### TASK TO COMPLETE
Emit a verbatim copy of the lines below from the line with "lime plate G9:H9" through the line with "brown round brick B12", excluding pictures and everything outside that range.

### PROVIDED DATA
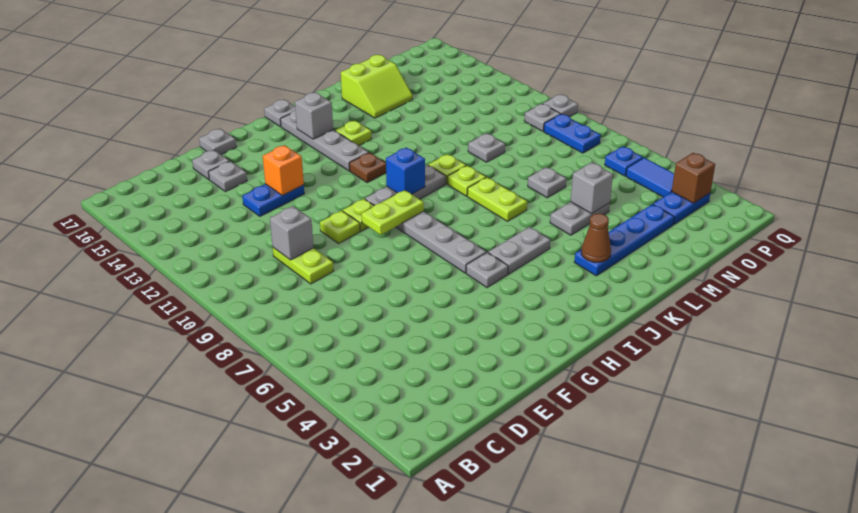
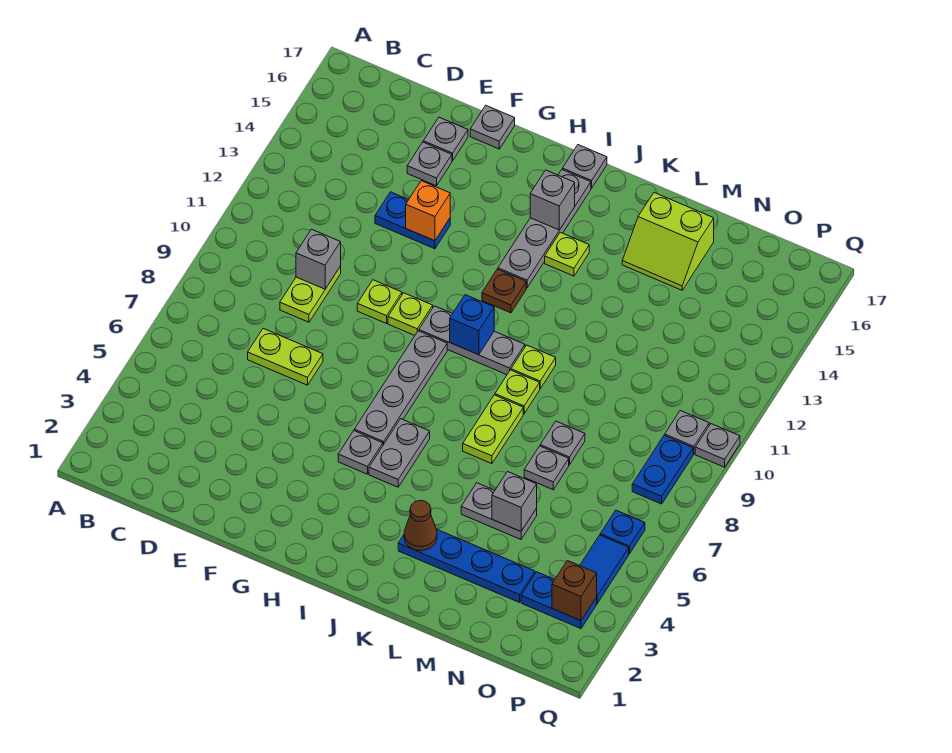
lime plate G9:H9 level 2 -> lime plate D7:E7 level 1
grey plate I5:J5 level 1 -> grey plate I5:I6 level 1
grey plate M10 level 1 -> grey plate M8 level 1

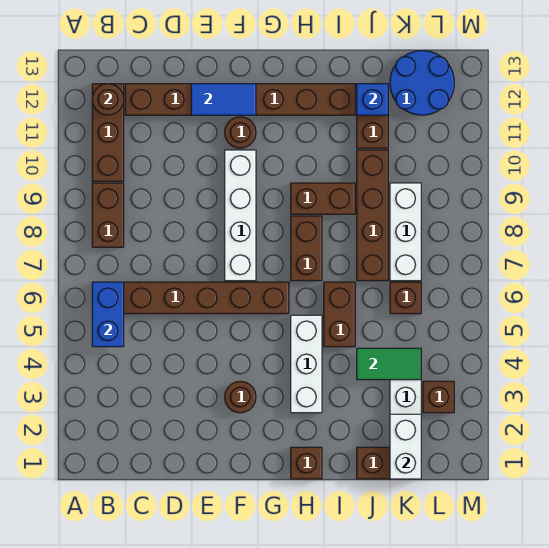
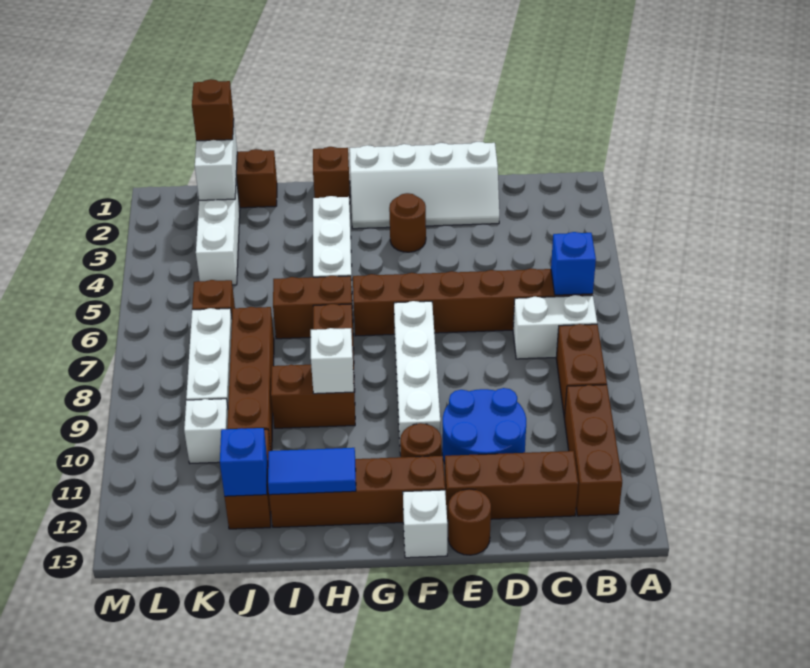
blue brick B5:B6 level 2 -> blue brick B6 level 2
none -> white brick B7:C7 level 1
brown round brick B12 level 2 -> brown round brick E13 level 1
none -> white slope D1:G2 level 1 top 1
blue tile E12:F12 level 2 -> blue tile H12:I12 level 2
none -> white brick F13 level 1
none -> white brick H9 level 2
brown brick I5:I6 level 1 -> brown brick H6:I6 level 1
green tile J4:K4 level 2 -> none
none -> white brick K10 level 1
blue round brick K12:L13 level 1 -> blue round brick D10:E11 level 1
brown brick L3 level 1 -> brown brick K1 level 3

--

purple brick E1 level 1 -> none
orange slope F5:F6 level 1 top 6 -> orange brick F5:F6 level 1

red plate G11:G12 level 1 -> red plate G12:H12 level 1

### RESPONSE TO THE EXERCISE
lime plate G9:H9 level 2 -> lime plate D7:E7 level 1
grey plate I5:J5 level 1 -> grey plate I5:I6 level 1
grey plate M10 level 1 -> grey plate M8 level 1

blue brick B5:B6 level 2 -> blue brick B6 level 2
none -> white brick B7:C7 level 1
brown round brick B12 level 2 -> brown round brick E13 level 1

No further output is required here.